Task directions: Return the complete listing that follows, with each line reproduced exactly.

Task input:
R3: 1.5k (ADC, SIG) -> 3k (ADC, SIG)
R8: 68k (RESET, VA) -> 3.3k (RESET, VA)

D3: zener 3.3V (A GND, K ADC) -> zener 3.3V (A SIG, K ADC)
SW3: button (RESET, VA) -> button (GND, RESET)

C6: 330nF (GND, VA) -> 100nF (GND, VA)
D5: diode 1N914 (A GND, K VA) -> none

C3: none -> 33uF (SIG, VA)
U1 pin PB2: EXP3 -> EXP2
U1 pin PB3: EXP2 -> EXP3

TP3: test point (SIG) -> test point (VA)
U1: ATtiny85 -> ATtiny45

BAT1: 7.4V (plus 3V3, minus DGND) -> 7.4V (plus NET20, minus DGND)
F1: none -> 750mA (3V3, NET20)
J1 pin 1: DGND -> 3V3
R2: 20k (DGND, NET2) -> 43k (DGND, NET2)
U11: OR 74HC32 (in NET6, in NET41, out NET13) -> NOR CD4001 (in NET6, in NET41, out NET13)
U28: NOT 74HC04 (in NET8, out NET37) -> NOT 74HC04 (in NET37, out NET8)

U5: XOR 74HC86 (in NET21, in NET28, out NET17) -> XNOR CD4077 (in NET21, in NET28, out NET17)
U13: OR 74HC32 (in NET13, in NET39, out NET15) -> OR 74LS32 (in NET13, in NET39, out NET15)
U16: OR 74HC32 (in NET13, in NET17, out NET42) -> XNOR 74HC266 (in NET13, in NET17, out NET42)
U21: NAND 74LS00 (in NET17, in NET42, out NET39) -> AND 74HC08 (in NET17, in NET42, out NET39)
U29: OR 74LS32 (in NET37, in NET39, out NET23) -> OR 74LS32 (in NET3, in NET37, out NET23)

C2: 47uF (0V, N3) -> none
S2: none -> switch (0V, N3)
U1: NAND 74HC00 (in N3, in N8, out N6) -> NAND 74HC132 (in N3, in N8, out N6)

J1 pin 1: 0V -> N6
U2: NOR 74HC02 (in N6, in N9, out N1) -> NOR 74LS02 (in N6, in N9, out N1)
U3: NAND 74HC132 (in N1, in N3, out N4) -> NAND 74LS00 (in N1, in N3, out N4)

Response:
R3: 1.5k (ADC, SIG) -> 3k (ADC, SIG)
R8: 68k (RESET, VA) -> 3.3k (RESET, VA)

D3: zener 3.3V (A GND, K ADC) -> zener 3.3V (A SIG, K ADC)
SW3: button (RESET, VA) -> button (GND, RESET)

C6: 330nF (GND, VA) -> 100nF (GND, VA)
D5: diode 1N914 (A GND, K VA) -> none

C3: none -> 33uF (SIG, VA)
U1 pin PB2: EXP3 -> EXP2
U1 pin PB3: EXP2 -> EXP3

TP3: test point (SIG) -> test point (VA)
U1: ATtiny85 -> ATtiny45

BAT1: 7.4V (plus 3V3, minus DGND) -> 7.4V (plus NET20, minus DGND)
F1: none -> 750mA (3V3, NET20)
J1 pin 1: DGND -> 3V3
R2: 20k (DGND, NET2) -> 43k (DGND, NET2)
U11: OR 74HC32 (in NET6, in NET41, out NET13) -> NOR CD4001 (in NET6, in NET41, out NET13)
U28: NOT 74HC04 (in NET8, out NET37) -> NOT 74HC04 (in NET37, out NET8)

U5: XOR 74HC86 (in NET21, in NET28, out NET17) -> XNOR CD4077 (in NET21, in NET28, out NET17)
U13: OR 74HC32 (in NET13, in NET39, out NET15) -> OR 74LS32 (in NET13, in NET39, out NET15)
U16: OR 74HC32 (in NET13, in NET17, out NET42) -> XNOR 74HC266 (in NET13, in NET17, out NET42)
U21: NAND 74LS00 (in NET17, in NET42, out NET39) -> AND 74HC08 (in NET17, in NET42, out NET39)
U29: OR 74LS32 (in NET37, in NET39, out NET23) -> OR 74LS32 (in NET3, in NET37, out NET23)

C2: 47uF (0V, N3) -> none
S2: none -> switch (0V, N3)
U1: NAND 74HC00 (in N3, in N8, out N6) -> NAND 74HC132 (in N3, in N8, out N6)

J1 pin 1: 0V -> N6
U2: NOR 74HC02 (in N6, in N9, out N1) -> NOR 74LS02 (in N6, in N9, out N1)
U3: NAND 74HC132 (in N1, in N3, out N4) -> NAND 74LS00 (in N1, in N3, out N4)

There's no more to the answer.